WHAT YOU NEED TO DO >>
Every line of the entries below from the one containing "U6 pin Q6: none -> TICK" to the one containing "D1: LED white", both ends included, must be written out exactly. No other line belongs in the answer.

Difference listings:

-----

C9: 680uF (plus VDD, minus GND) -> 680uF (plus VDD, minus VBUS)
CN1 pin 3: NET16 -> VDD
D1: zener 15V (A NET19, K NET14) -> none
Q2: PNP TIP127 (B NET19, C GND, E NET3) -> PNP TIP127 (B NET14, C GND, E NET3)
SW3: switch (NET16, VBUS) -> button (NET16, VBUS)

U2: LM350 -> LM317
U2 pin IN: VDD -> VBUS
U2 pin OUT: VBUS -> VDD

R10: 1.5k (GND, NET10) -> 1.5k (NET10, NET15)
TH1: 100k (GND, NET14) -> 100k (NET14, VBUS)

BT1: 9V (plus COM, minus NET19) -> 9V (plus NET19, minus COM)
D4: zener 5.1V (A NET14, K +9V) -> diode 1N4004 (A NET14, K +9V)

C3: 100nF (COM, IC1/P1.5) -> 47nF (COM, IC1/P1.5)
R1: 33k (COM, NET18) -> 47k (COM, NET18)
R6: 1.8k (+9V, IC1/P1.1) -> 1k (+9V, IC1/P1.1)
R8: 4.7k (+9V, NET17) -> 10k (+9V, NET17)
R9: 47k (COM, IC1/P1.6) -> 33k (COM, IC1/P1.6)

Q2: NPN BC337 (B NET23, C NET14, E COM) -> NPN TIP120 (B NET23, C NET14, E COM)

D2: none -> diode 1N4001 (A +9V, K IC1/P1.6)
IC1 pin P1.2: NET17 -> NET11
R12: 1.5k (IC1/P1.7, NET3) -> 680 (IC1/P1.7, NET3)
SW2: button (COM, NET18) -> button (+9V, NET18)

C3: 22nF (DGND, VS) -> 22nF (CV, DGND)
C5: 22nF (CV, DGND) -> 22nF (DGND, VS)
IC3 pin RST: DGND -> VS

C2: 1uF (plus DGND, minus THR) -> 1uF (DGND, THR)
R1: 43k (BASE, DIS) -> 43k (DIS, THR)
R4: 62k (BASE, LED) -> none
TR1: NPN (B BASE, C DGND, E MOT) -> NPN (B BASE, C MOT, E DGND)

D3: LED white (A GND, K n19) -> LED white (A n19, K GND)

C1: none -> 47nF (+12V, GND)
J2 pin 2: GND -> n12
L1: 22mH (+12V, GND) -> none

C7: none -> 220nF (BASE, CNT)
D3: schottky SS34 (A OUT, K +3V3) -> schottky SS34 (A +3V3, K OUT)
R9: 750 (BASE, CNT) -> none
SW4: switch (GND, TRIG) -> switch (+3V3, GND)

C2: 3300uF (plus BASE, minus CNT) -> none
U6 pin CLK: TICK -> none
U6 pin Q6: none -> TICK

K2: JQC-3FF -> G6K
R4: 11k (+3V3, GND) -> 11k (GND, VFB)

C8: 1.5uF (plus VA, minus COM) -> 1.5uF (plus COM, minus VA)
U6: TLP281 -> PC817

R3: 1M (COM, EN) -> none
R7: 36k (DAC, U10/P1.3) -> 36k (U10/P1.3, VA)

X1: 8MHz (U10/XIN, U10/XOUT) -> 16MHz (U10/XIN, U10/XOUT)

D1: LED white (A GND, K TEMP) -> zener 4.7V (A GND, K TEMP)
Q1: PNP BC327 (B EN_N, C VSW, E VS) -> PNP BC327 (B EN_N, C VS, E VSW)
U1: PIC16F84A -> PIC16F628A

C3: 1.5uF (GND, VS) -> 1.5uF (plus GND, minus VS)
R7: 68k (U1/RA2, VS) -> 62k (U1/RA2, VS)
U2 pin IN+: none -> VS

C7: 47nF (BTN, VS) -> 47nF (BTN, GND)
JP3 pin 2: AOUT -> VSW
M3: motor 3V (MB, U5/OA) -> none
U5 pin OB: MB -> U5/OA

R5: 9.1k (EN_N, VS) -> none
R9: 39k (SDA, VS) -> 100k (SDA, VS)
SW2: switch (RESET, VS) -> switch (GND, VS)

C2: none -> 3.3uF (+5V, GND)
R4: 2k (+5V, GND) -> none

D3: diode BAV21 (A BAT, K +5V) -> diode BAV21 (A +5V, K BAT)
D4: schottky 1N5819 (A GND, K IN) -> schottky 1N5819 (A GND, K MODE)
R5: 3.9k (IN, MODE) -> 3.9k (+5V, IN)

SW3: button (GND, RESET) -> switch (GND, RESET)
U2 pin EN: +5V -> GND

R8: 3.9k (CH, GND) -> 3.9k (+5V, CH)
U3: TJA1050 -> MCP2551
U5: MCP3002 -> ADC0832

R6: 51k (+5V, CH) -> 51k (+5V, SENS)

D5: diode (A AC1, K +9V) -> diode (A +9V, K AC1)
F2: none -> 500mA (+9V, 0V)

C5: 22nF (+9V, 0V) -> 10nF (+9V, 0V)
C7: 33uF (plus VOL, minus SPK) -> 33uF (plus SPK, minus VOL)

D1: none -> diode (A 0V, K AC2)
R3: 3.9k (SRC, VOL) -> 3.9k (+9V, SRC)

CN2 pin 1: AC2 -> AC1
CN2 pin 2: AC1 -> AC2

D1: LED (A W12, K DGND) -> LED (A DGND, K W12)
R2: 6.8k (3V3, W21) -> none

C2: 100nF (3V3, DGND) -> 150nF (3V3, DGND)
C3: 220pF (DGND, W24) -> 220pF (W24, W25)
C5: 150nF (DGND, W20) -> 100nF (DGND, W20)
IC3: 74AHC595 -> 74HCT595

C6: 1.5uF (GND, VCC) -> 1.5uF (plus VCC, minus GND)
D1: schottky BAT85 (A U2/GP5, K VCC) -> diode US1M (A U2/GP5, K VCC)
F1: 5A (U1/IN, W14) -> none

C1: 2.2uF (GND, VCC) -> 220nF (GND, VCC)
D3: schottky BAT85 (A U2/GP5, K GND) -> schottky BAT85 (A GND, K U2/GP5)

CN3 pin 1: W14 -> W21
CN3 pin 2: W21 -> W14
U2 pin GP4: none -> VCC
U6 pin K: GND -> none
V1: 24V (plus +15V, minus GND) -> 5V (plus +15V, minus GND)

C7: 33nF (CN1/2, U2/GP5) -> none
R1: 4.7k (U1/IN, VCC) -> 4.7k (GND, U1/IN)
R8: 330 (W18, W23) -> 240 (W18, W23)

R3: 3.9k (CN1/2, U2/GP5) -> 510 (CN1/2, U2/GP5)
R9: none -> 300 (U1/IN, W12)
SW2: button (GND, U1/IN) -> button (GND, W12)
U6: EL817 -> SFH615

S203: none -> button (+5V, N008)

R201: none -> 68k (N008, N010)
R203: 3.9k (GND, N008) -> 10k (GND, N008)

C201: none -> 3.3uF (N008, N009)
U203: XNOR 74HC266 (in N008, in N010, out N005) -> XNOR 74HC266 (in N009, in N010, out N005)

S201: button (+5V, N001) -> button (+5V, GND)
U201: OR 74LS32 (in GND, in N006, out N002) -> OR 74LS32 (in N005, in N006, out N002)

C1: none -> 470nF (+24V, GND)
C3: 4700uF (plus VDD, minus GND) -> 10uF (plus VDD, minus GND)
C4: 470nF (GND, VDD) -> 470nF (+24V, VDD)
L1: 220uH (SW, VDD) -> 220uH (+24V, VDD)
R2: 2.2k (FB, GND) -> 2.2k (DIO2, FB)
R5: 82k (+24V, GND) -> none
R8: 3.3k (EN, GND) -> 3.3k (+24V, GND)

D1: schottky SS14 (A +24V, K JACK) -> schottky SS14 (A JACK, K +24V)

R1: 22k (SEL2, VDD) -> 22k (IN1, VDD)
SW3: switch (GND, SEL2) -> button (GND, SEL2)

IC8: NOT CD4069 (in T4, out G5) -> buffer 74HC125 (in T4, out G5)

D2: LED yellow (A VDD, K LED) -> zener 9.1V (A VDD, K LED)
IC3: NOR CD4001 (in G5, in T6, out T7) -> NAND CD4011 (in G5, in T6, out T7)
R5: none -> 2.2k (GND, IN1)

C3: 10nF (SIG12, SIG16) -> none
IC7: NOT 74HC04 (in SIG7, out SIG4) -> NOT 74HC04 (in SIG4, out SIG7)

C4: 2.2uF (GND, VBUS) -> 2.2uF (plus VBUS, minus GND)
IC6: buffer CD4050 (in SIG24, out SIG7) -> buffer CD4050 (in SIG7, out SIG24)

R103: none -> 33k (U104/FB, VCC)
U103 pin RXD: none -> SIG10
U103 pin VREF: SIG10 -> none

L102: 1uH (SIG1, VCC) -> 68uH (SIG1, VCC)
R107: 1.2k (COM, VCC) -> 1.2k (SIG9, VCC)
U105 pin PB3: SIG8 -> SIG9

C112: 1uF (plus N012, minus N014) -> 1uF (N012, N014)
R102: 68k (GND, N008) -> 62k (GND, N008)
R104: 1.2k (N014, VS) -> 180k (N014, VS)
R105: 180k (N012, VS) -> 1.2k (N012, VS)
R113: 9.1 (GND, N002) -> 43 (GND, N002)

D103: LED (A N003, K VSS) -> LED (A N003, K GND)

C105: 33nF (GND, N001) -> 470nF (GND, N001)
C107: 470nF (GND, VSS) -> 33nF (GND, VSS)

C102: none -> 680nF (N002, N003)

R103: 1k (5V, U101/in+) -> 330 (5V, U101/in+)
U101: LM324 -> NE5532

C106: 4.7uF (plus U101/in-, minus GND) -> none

-----

YOUR SOLUTION >>
U6 pin Q6: none -> TICK

K2: JQC-3FF -> G6K
R4: 11k (+3V3, GND) -> 11k (GND, VFB)

C8: 1.5uF (plus VA, minus COM) -> 1.5uF (plus COM, minus VA)
U6: TLP281 -> PC817

R3: 1M (COM, EN) -> none
R7: 36k (DAC, U10/P1.3) -> 36k (U10/P1.3, VA)

X1: 8MHz (U10/XIN, U10/XOUT) -> 16MHz (U10/XIN, U10/XOUT)

D1: LED white (A GND, K TEMP) -> zener 4.7V (A GND, K TEMP)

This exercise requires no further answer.